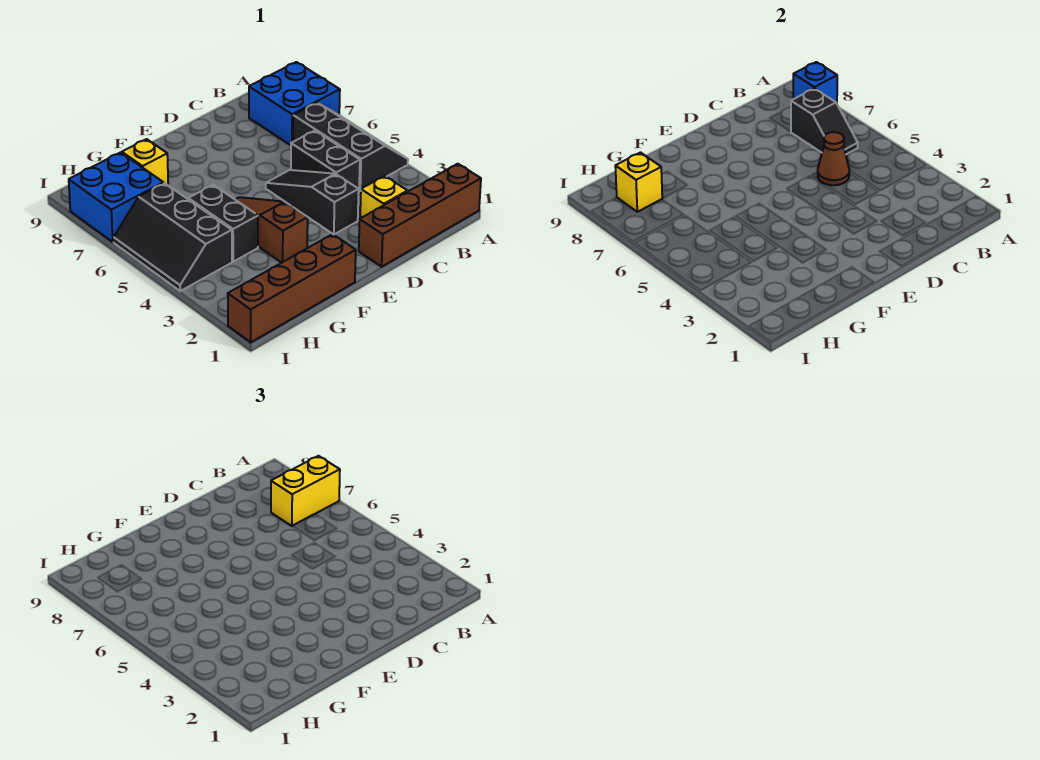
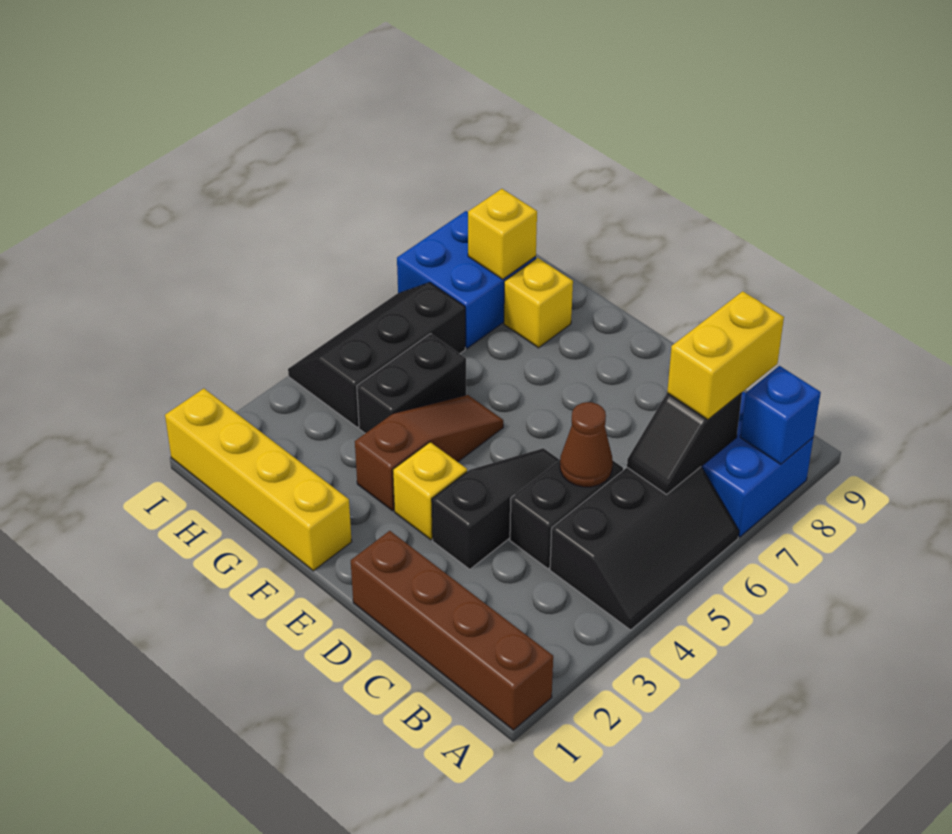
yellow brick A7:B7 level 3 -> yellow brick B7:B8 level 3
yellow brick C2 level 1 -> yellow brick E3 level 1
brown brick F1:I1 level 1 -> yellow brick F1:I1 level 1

******

_WHAT YOU ARE ASKED TO DO_: Leave the images out and transcribe the remaining data above word for word.

_RESULT OF THE EXERCISE_:
yellow brick A7:B7 level 3 -> yellow brick B7:B8 level 3
yellow brick C2 level 1 -> yellow brick E3 level 1
brown brick F1:I1 level 1 -> yellow brick F1:I1 level 1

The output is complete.